Exercise brief
Exclude the pictures, then restate exactly each line of the data below from the first through the line containing "black star at".

Entries provided
= = =

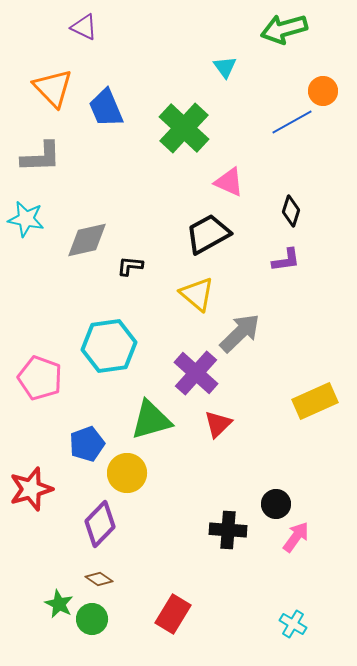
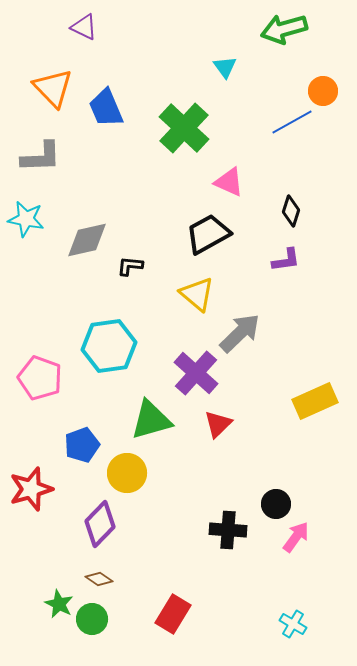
blue pentagon: moved 5 px left, 1 px down
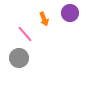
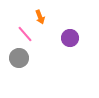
purple circle: moved 25 px down
orange arrow: moved 4 px left, 2 px up
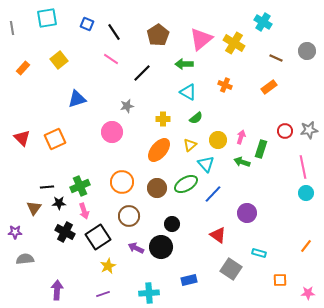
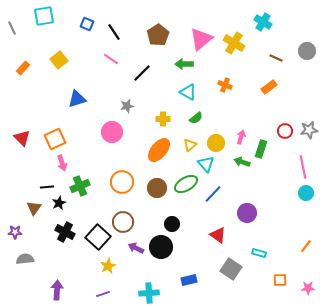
cyan square at (47, 18): moved 3 px left, 2 px up
gray line at (12, 28): rotated 16 degrees counterclockwise
yellow circle at (218, 140): moved 2 px left, 3 px down
black star at (59, 203): rotated 24 degrees counterclockwise
pink arrow at (84, 211): moved 22 px left, 48 px up
brown circle at (129, 216): moved 6 px left, 6 px down
black square at (98, 237): rotated 15 degrees counterclockwise
pink star at (308, 293): moved 5 px up
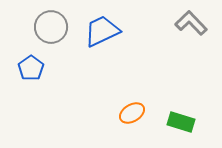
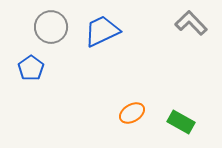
green rectangle: rotated 12 degrees clockwise
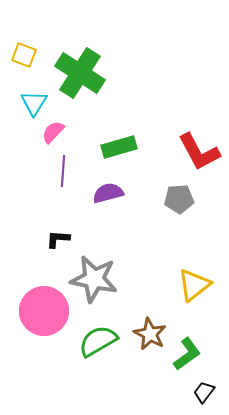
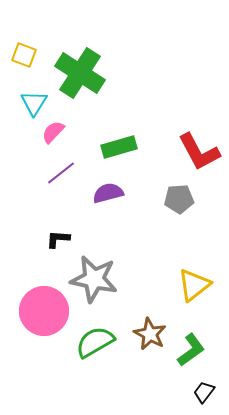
purple line: moved 2 px left, 2 px down; rotated 48 degrees clockwise
green semicircle: moved 3 px left, 1 px down
green L-shape: moved 4 px right, 4 px up
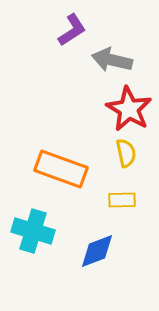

= = =

Exercise solution
blue pentagon: moved 5 px left, 1 px down
purple circle: moved 25 px down
orange arrow: moved 4 px left, 2 px up
cyan square at (47, 18): moved 3 px left, 2 px up
gray line at (12, 28): rotated 16 degrees counterclockwise
yellow circle at (218, 140): moved 2 px left, 3 px down
black star at (59, 203): rotated 24 degrees counterclockwise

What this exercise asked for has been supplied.